* [Materials provided]
%%

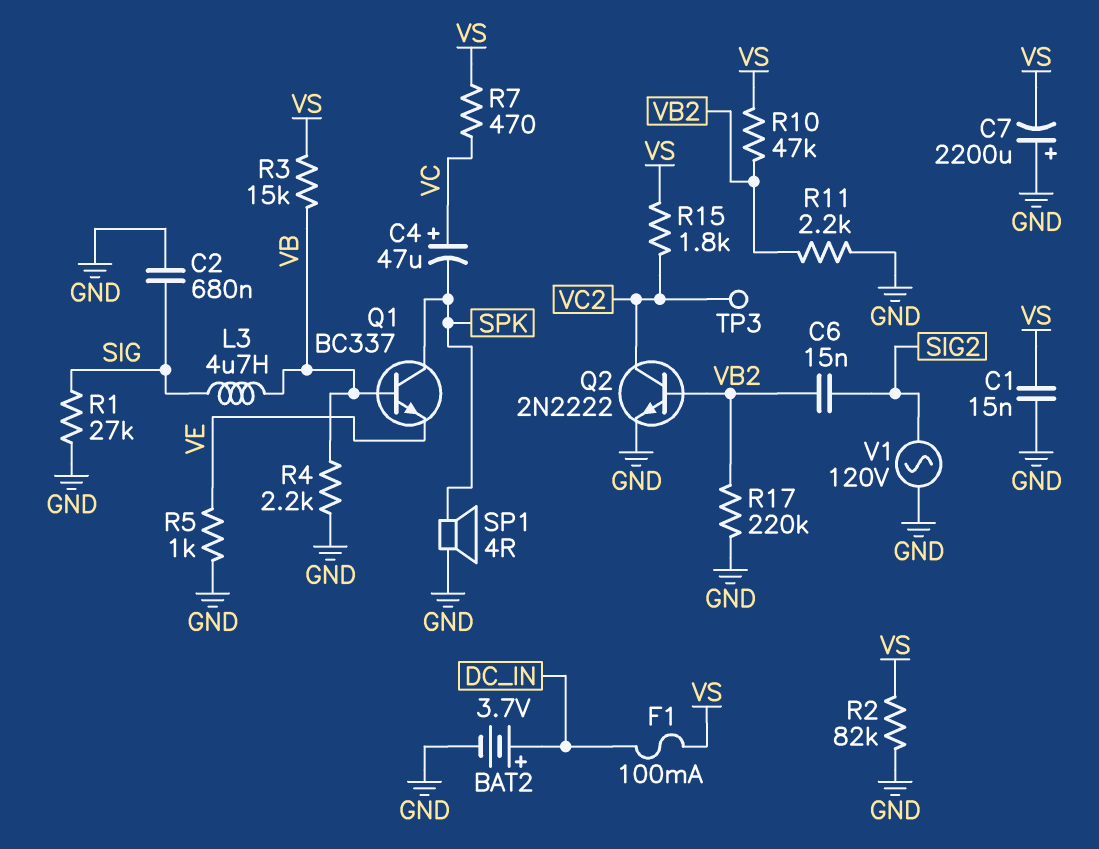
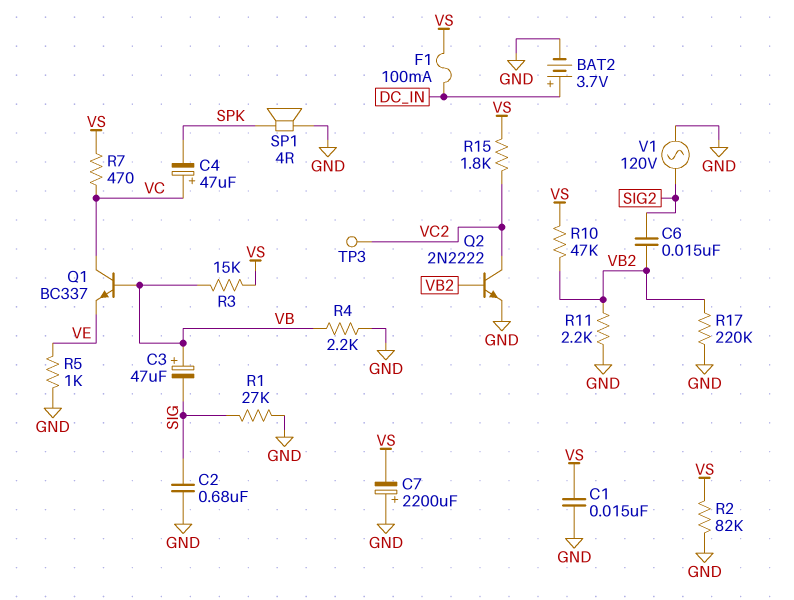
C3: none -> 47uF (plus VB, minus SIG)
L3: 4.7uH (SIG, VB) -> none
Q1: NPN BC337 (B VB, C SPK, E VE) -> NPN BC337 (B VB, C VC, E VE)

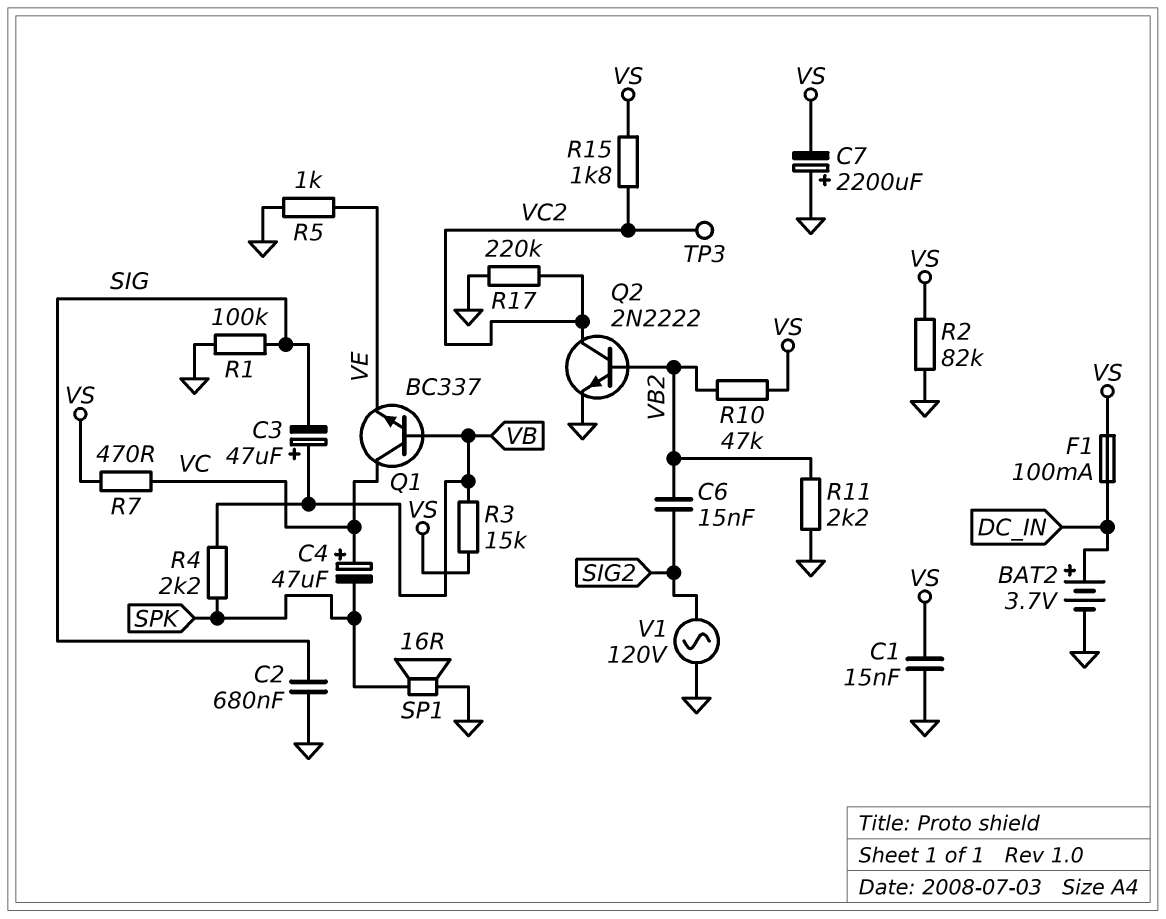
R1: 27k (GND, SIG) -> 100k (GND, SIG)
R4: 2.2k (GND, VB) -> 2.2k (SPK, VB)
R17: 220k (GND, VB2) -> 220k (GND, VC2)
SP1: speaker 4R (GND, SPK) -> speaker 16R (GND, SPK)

%%

* [Work required]
Without carrying over any picture, retype the records above word for word.

* [Written answer]
C3: none -> 47uF (plus VB, minus SIG)
L3: 4.7uH (SIG, VB) -> none
Q1: NPN BC337 (B VB, C SPK, E VE) -> NPN BC337 (B VB, C VC, E VE)

R1: 27k (GND, SIG) -> 100k (GND, SIG)
R4: 2.2k (GND, VB) -> 2.2k (SPK, VB)
R17: 220k (GND, VB2) -> 220k (GND, VC2)
SP1: speaker 4R (GND, SPK) -> speaker 16R (GND, SPK)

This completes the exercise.